→ **DATASET EXTRACT**
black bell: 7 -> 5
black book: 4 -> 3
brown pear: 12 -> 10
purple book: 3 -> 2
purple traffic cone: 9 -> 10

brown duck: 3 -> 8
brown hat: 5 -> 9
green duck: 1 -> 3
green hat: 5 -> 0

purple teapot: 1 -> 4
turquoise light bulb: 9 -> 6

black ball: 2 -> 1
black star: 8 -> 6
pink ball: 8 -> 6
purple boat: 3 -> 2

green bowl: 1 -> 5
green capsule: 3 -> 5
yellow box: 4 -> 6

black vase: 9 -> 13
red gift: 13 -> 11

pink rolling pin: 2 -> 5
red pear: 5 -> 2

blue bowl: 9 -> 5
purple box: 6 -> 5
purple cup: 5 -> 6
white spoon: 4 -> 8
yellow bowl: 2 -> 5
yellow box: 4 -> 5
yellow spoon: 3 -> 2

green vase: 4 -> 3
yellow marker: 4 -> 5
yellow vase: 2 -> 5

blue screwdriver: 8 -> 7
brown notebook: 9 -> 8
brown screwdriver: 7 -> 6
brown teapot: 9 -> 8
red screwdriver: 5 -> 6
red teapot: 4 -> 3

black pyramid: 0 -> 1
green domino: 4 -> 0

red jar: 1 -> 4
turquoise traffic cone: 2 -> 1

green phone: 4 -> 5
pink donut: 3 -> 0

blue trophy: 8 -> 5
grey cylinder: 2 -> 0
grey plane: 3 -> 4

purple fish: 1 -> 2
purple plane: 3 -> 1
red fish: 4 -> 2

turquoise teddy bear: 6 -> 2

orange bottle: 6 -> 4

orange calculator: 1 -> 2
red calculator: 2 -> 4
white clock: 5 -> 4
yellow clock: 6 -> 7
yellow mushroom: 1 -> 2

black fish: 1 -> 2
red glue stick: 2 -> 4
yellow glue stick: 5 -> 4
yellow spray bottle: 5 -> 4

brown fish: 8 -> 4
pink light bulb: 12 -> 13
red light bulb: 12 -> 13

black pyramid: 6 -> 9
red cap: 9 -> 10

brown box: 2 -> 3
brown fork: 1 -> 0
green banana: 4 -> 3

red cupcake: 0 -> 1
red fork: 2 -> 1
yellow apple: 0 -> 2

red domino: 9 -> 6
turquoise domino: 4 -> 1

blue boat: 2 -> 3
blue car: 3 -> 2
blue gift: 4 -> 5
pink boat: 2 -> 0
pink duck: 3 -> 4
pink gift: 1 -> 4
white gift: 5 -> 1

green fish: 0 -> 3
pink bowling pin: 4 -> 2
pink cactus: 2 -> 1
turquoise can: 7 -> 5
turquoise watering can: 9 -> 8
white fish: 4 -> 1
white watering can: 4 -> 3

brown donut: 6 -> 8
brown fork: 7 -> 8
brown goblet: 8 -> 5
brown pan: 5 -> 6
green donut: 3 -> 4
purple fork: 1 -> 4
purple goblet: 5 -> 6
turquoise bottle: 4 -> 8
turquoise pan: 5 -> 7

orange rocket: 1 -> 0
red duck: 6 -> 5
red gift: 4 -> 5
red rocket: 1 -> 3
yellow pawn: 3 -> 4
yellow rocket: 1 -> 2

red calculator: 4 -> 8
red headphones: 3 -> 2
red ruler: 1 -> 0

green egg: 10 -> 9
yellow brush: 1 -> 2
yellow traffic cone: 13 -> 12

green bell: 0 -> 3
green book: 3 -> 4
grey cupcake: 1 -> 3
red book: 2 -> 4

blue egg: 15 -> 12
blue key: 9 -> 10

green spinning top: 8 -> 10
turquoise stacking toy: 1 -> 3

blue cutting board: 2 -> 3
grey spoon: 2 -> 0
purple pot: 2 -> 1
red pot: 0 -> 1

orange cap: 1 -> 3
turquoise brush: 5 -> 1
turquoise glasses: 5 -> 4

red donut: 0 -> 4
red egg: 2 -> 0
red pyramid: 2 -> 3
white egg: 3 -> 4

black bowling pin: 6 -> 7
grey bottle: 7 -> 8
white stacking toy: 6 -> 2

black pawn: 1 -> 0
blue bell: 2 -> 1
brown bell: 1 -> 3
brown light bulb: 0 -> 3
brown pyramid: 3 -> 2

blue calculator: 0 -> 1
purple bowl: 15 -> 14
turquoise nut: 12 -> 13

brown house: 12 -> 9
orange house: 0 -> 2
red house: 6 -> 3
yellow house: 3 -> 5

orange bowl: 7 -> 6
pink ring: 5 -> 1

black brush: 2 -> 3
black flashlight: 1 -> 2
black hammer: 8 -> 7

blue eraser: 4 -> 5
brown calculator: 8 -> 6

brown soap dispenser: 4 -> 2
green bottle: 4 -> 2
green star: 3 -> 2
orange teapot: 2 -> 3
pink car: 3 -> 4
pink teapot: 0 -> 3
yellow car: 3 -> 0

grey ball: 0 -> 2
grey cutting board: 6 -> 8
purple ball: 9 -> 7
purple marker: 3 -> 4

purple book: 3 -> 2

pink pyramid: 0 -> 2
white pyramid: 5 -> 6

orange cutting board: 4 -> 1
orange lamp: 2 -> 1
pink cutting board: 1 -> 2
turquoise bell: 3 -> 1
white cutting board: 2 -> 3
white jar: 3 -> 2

→ **WORK REQUIRED**
Every record above belongs in the answer, reproduced exactly.

→ **SOLUTION TO THIS TASK**
black bell: 7 -> 5
black book: 4 -> 3
brown pear: 12 -> 10
purple book: 3 -> 2
purple traffic cone: 9 -> 10

brown duck: 3 -> 8
brown hat: 5 -> 9
green duck: 1 -> 3
green hat: 5 -> 0

purple teapot: 1 -> 4
turquoise light bulb: 9 -> 6

black ball: 2 -> 1
black star: 8 -> 6
pink ball: 8 -> 6
purple boat: 3 -> 2

green bowl: 1 -> 5
green capsule: 3 -> 5
yellow box: 4 -> 6

black vase: 9 -> 13
red gift: 13 -> 11

pink rolling pin: 2 -> 5
red pear: 5 -> 2

blue bowl: 9 -> 5
purple box: 6 -> 5
purple cup: 5 -> 6
white spoon: 4 -> 8
yellow bowl: 2 -> 5
yellow box: 4 -> 5
yellow spoon: 3 -> 2

green vase: 4 -> 3
yellow marker: 4 -> 5
yellow vase: 2 -> 5

blue screwdriver: 8 -> 7
brown notebook: 9 -> 8
brown screwdriver: 7 -> 6
brown teapot: 9 -> 8
red screwdriver: 5 -> 6
red teapot: 4 -> 3

black pyramid: 0 -> 1
green domino: 4 -> 0

red jar: 1 -> 4
turquoise traffic cone: 2 -> 1

green phone: 4 -> 5
pink donut: 3 -> 0

blue trophy: 8 -> 5
grey cylinder: 2 -> 0
grey plane: 3 -> 4

purple fish: 1 -> 2
purple plane: 3 -> 1
red fish: 4 -> 2

turquoise teddy bear: 6 -> 2

orange bottle: 6 -> 4

orange calculator: 1 -> 2
red calculator: 2 -> 4
white clock: 5 -> 4
yellow clock: 6 -> 7
yellow mushroom: 1 -> 2

black fish: 1 -> 2
red glue stick: 2 -> 4
yellow glue stick: 5 -> 4
yellow spray bottle: 5 -> 4

brown fish: 8 -> 4
pink light bulb: 12 -> 13
red light bulb: 12 -> 13

black pyramid: 6 -> 9
red cap: 9 -> 10

brown box: 2 -> 3
brown fork: 1 -> 0
green banana: 4 -> 3

red cupcake: 0 -> 1
red fork: 2 -> 1
yellow apple: 0 -> 2

red domino: 9 -> 6
turquoise domino: 4 -> 1

blue boat: 2 -> 3
blue car: 3 -> 2
blue gift: 4 -> 5
pink boat: 2 -> 0
pink duck: 3 -> 4
pink gift: 1 -> 4
white gift: 5 -> 1

green fish: 0 -> 3
pink bowling pin: 4 -> 2
pink cactus: 2 -> 1
turquoise can: 7 -> 5
turquoise watering can: 9 -> 8
white fish: 4 -> 1
white watering can: 4 -> 3

brown donut: 6 -> 8
brown fork: 7 -> 8
brown goblet: 8 -> 5
brown pan: 5 -> 6
green donut: 3 -> 4
purple fork: 1 -> 4
purple goblet: 5 -> 6
turquoise bottle: 4 -> 8
turquoise pan: 5 -> 7

orange rocket: 1 -> 0
red duck: 6 -> 5
red gift: 4 -> 5
red rocket: 1 -> 3
yellow pawn: 3 -> 4
yellow rocket: 1 -> 2

red calculator: 4 -> 8
red headphones: 3 -> 2
red ruler: 1 -> 0

green egg: 10 -> 9
yellow brush: 1 -> 2
yellow traffic cone: 13 -> 12

green bell: 0 -> 3
green book: 3 -> 4
grey cupcake: 1 -> 3
red book: 2 -> 4

blue egg: 15 -> 12
blue key: 9 -> 10

green spinning top: 8 -> 10
turquoise stacking toy: 1 -> 3

blue cutting board: 2 -> 3
grey spoon: 2 -> 0
purple pot: 2 -> 1
red pot: 0 -> 1

orange cap: 1 -> 3
turquoise brush: 5 -> 1
turquoise glasses: 5 -> 4

red donut: 0 -> 4
red egg: 2 -> 0
red pyramid: 2 -> 3
white egg: 3 -> 4

black bowling pin: 6 -> 7
grey bottle: 7 -> 8
white stacking toy: 6 -> 2

black pawn: 1 -> 0
blue bell: 2 -> 1
brown bell: 1 -> 3
brown light bulb: 0 -> 3
brown pyramid: 3 -> 2

blue calculator: 0 -> 1
purple bowl: 15 -> 14
turquoise nut: 12 -> 13

brown house: 12 -> 9
orange house: 0 -> 2
red house: 6 -> 3
yellow house: 3 -> 5

orange bowl: 7 -> 6
pink ring: 5 -> 1

black brush: 2 -> 3
black flashlight: 1 -> 2
black hammer: 8 -> 7

blue eraser: 4 -> 5
brown calculator: 8 -> 6

brown soap dispenser: 4 -> 2
green bottle: 4 -> 2
green star: 3 -> 2
orange teapot: 2 -> 3
pink car: 3 -> 4
pink teapot: 0 -> 3
yellow car: 3 -> 0

grey ball: 0 -> 2
grey cutting board: 6 -> 8
purple ball: 9 -> 7
purple marker: 3 -> 4

purple book: 3 -> 2

pink pyramid: 0 -> 2
white pyramid: 5 -> 6

orange cutting board: 4 -> 1
orange lamp: 2 -> 1
pink cutting board: 1 -> 2
turquoise bell: 3 -> 1
white cutting board: 2 -> 3
white jar: 3 -> 2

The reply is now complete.